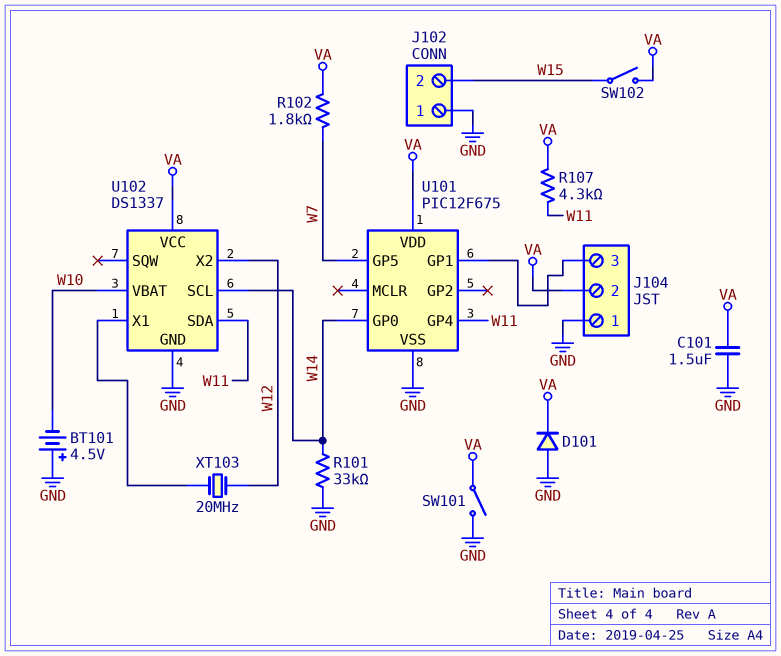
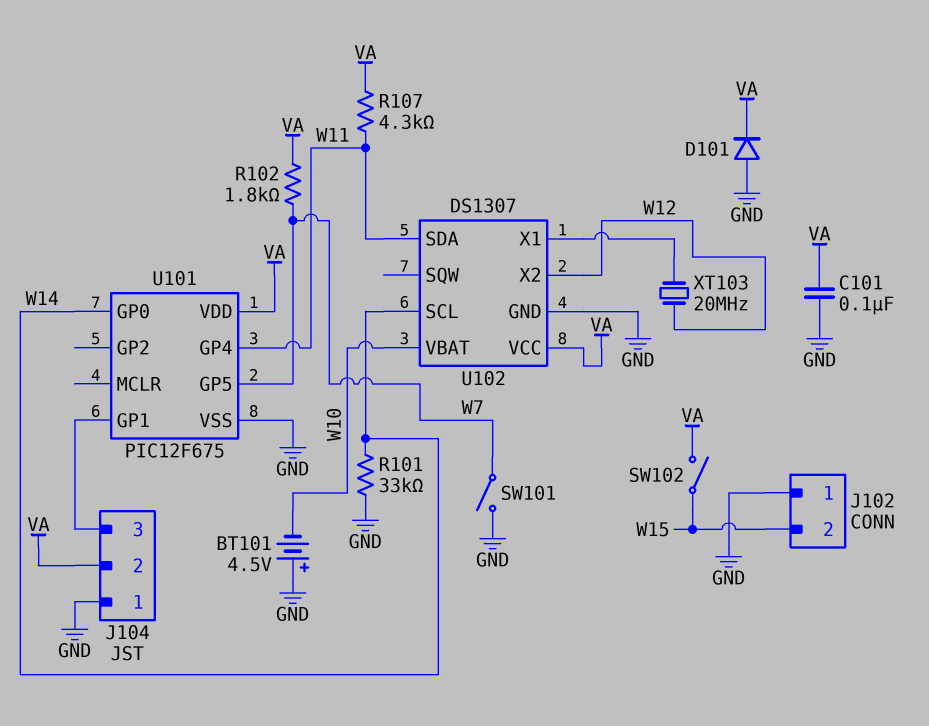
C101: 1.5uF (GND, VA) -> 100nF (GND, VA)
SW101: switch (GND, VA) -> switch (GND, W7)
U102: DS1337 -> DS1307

━━━━━━━━

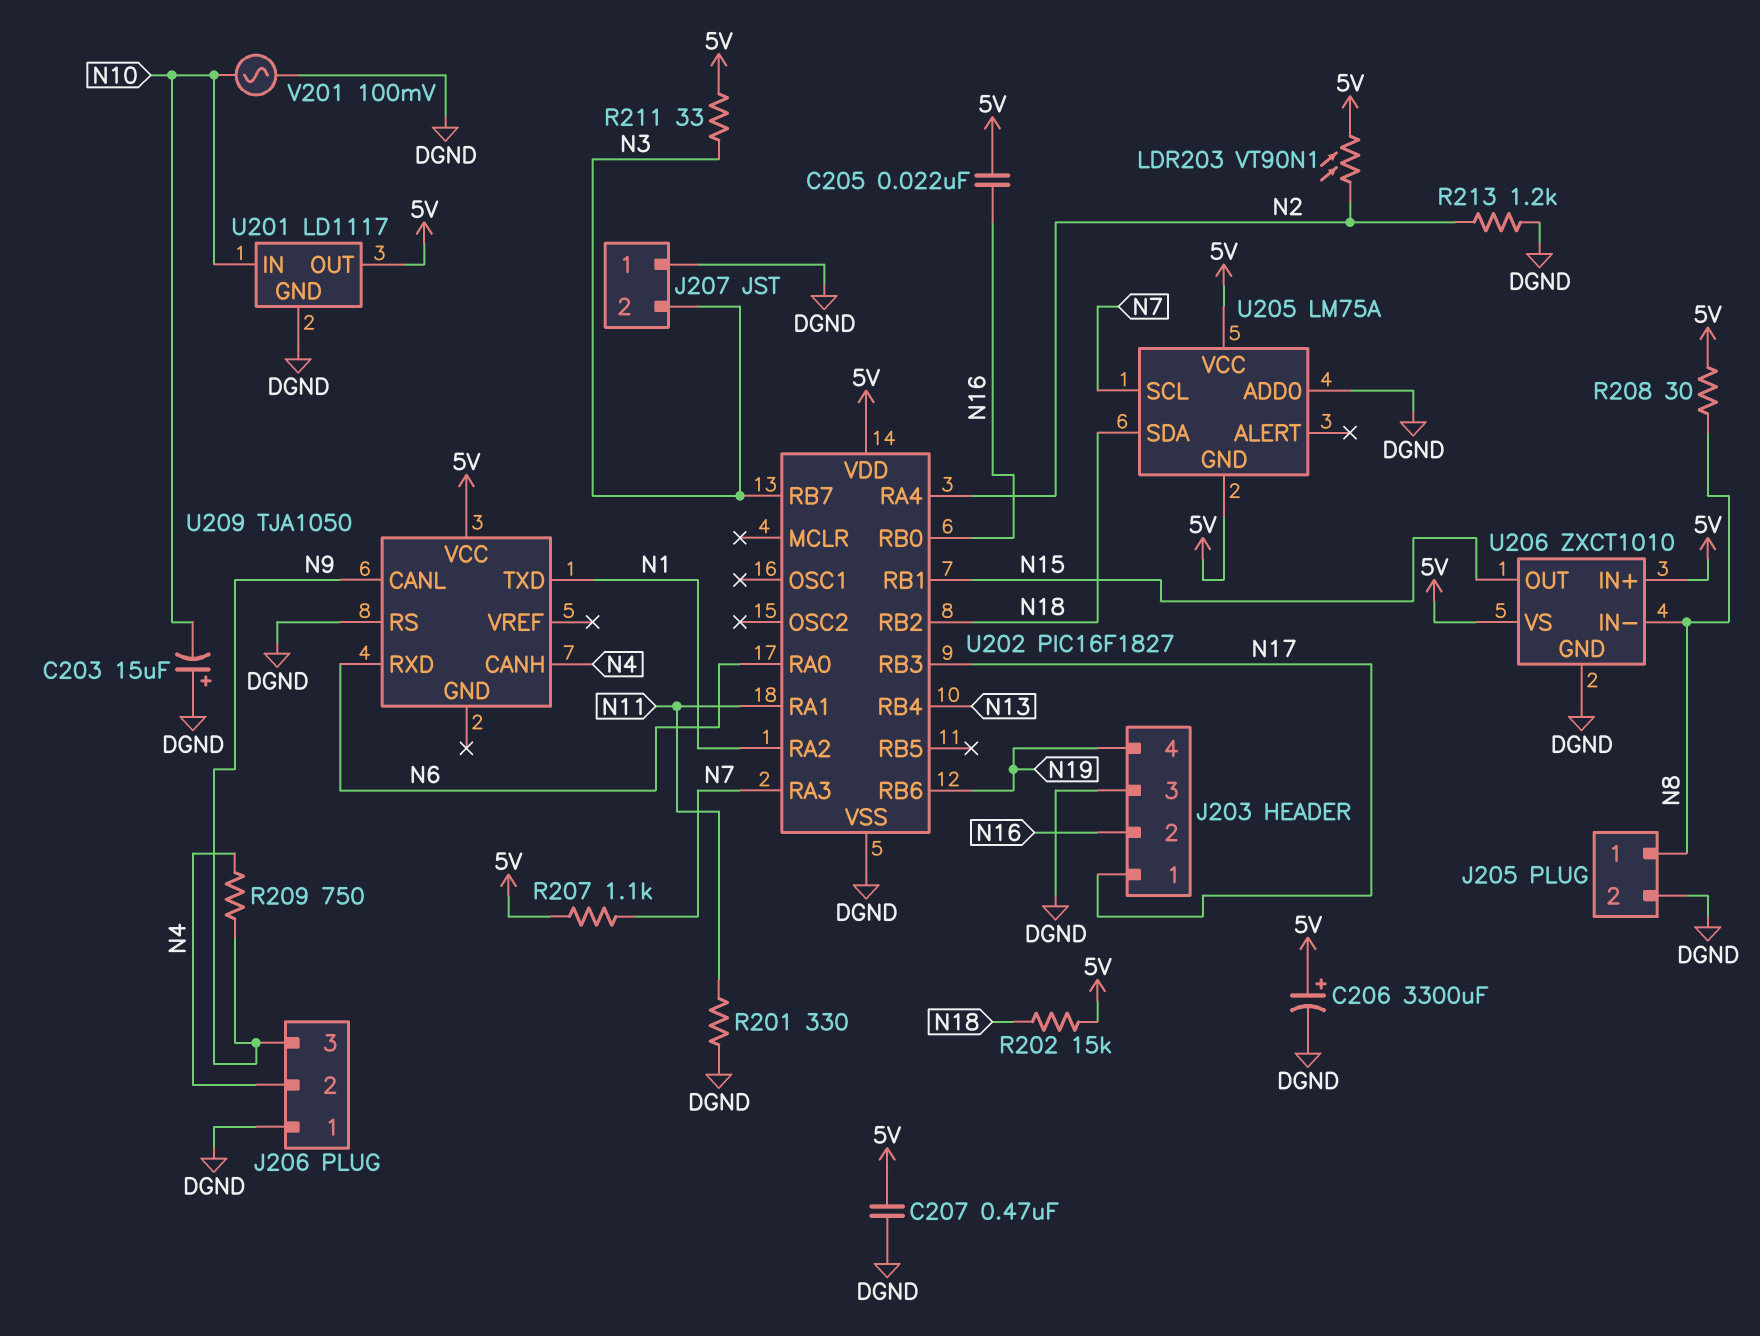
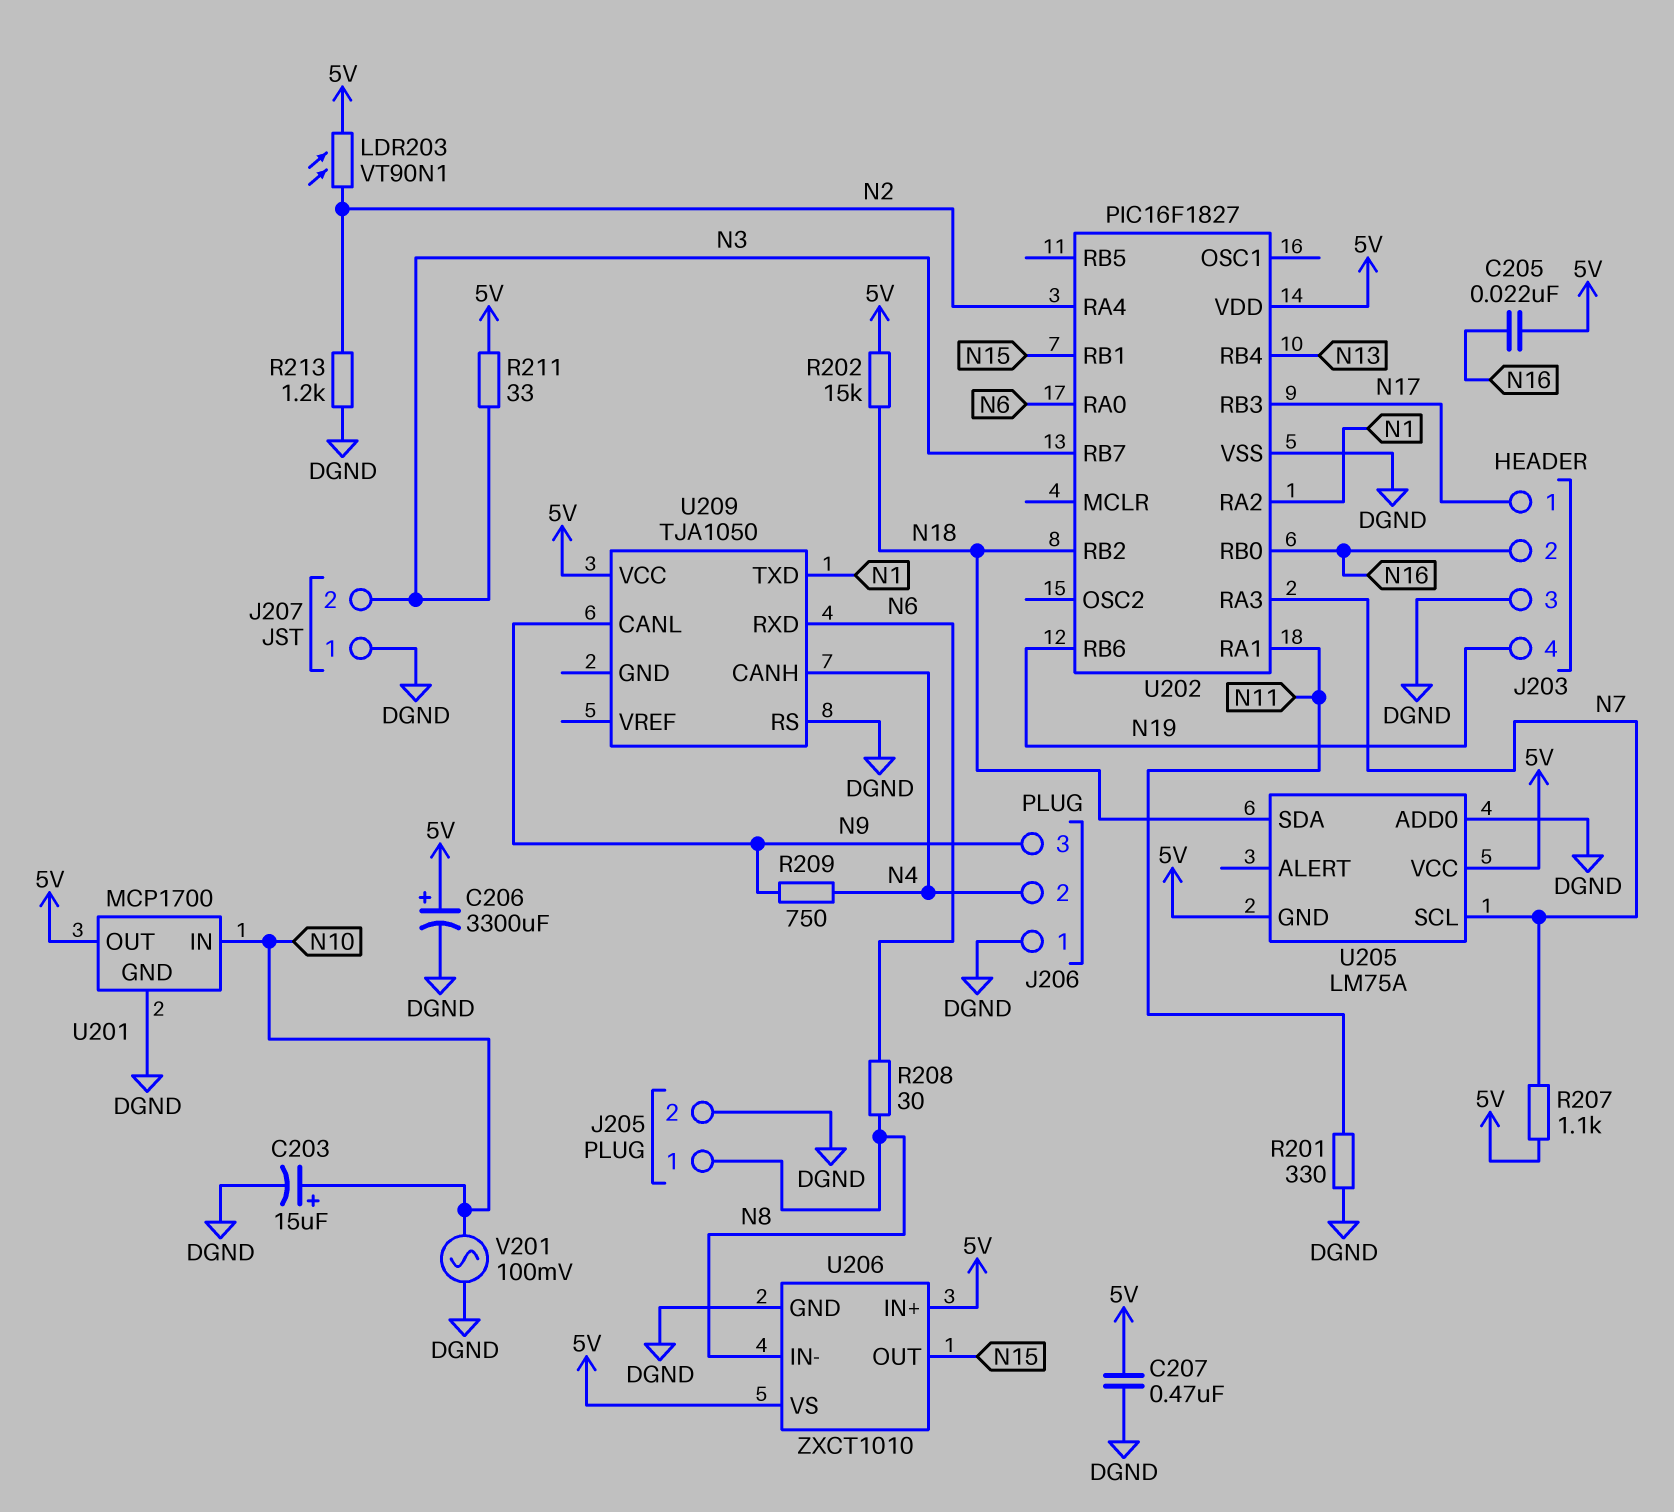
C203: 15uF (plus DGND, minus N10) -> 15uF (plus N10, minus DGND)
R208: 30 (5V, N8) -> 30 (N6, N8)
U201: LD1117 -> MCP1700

━━━━━━━━

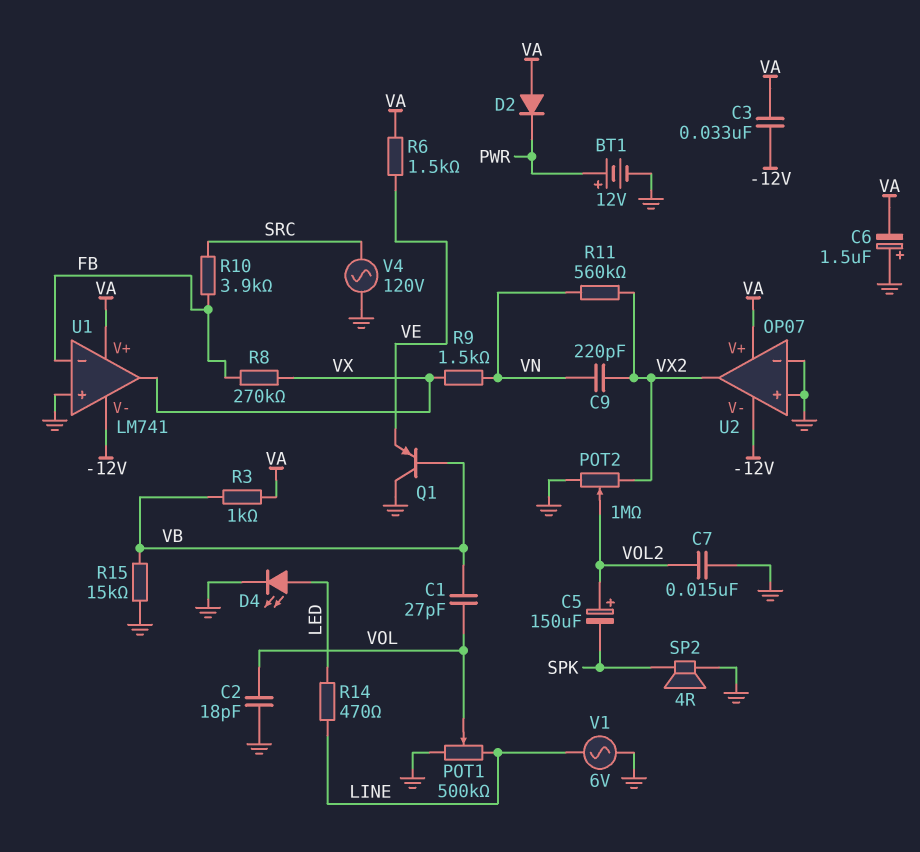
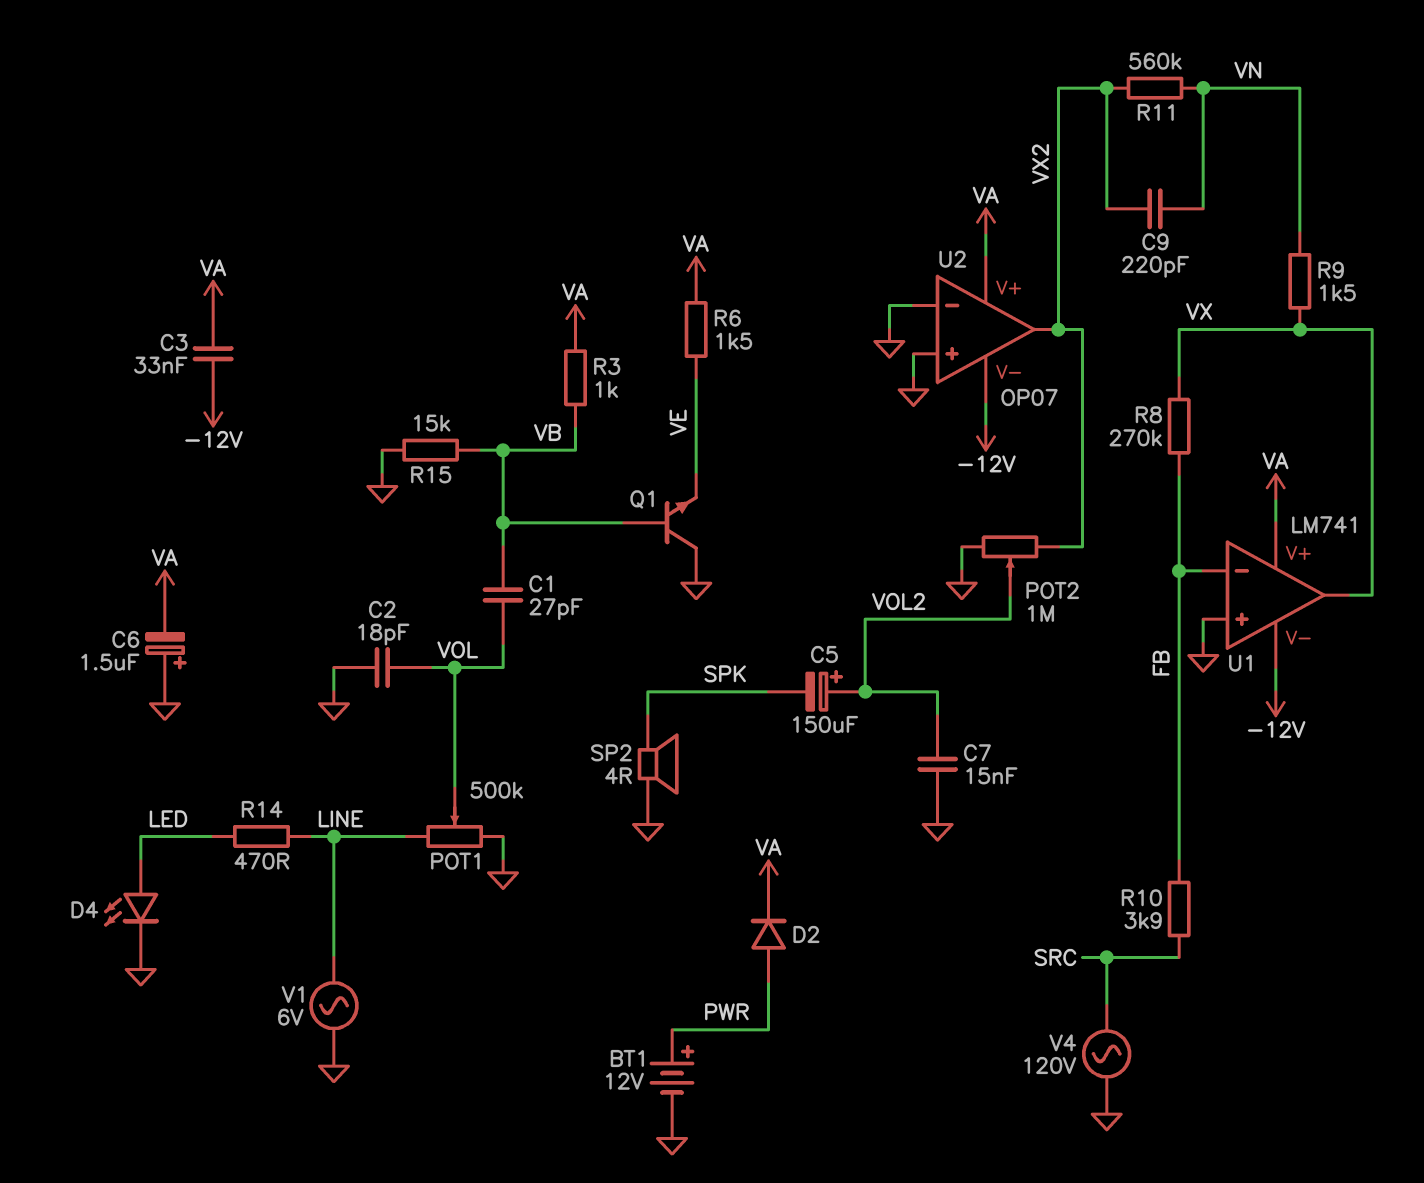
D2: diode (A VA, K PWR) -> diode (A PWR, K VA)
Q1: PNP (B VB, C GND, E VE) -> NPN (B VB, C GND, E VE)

━━━━━━━━

Exercise brief>
From the records above, give again exactly the lines running from the line with "D2: diode (A" to the line with "Q1: PNP (B VB, C", inclusive.

Result>
D2: diode (A VA, K PWR) -> diode (A PWR, K VA)
Q1: PNP (B VB, C GND, E VE) -> NPN (B VB, C GND, E VE)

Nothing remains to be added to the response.